*Task to complete*
Give again the line that contains "turquoise cactus [200,244,285,353]" and every line after it to the end of the records. Keep them exactly as they are and add nothing.

*Provided data*
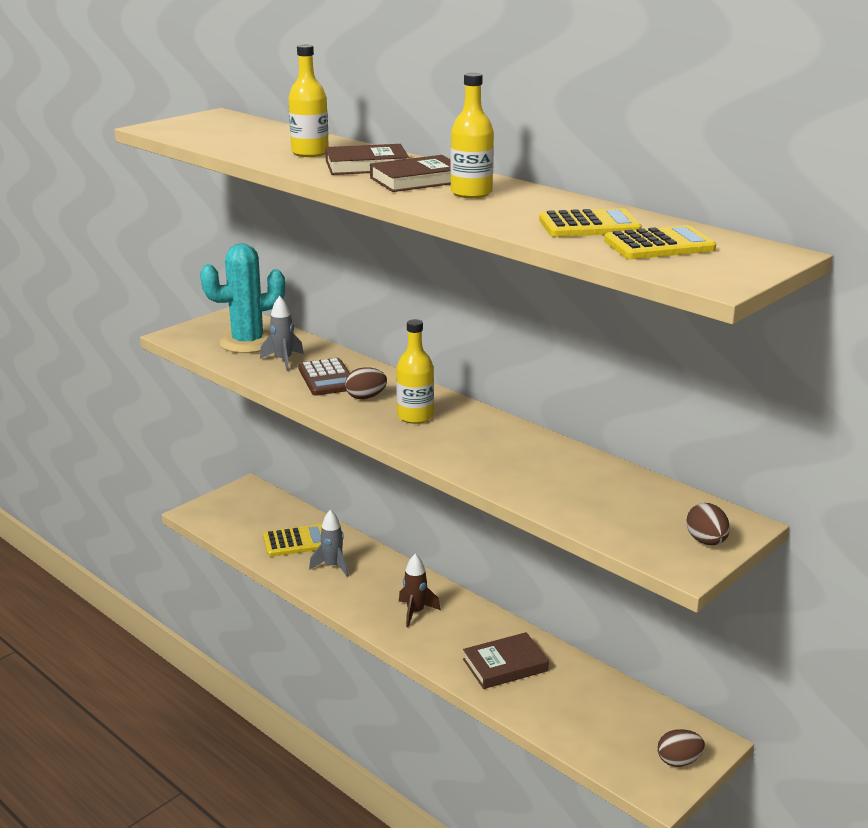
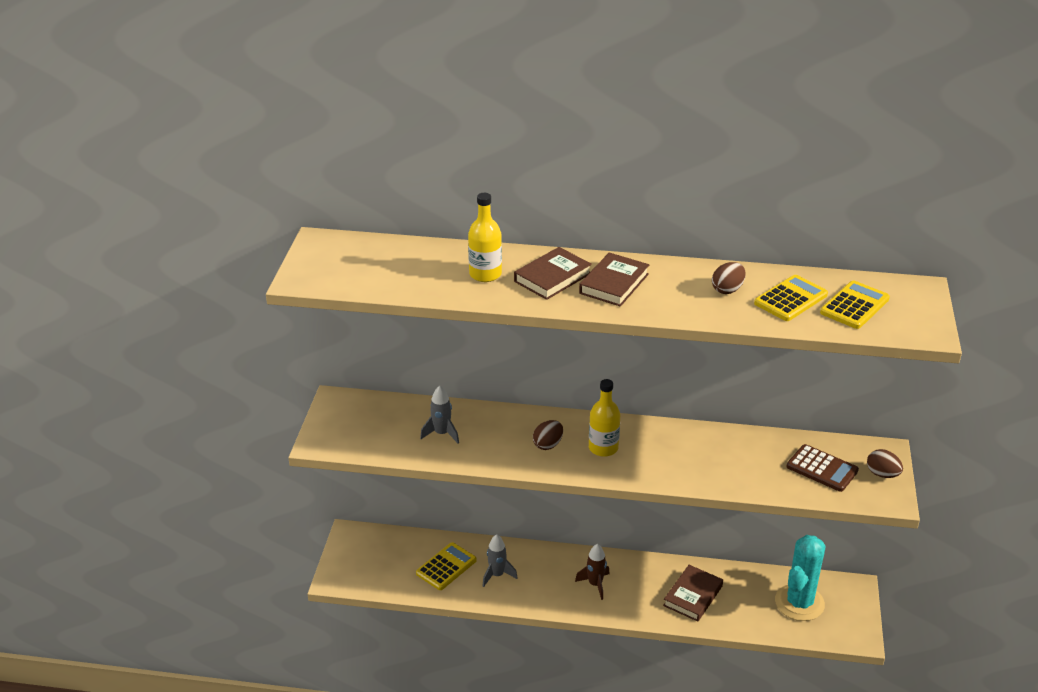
camera: 35 degrees left, 10 degrees up
turquoise cactus [200,244,285,353] -> turquoise cactus moved to [775,535,826,621]
brown calculator [298,358,349,396] -> brown calculator moved to [787,444,859,492]
yellow bottle [450,73,494,198] -> none
brown egg [657,729,705,767] -> brown egg moved to [712,262,746,294]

*Response to this task*
turquoise cactus [200,244,285,353] -> turquoise cactus moved to [775,535,826,621]
brown calculator [298,358,349,396] -> brown calculator moved to [787,444,859,492]
yellow bottle [450,73,494,198] -> none
brown egg [657,729,705,767] -> brown egg moved to [712,262,746,294]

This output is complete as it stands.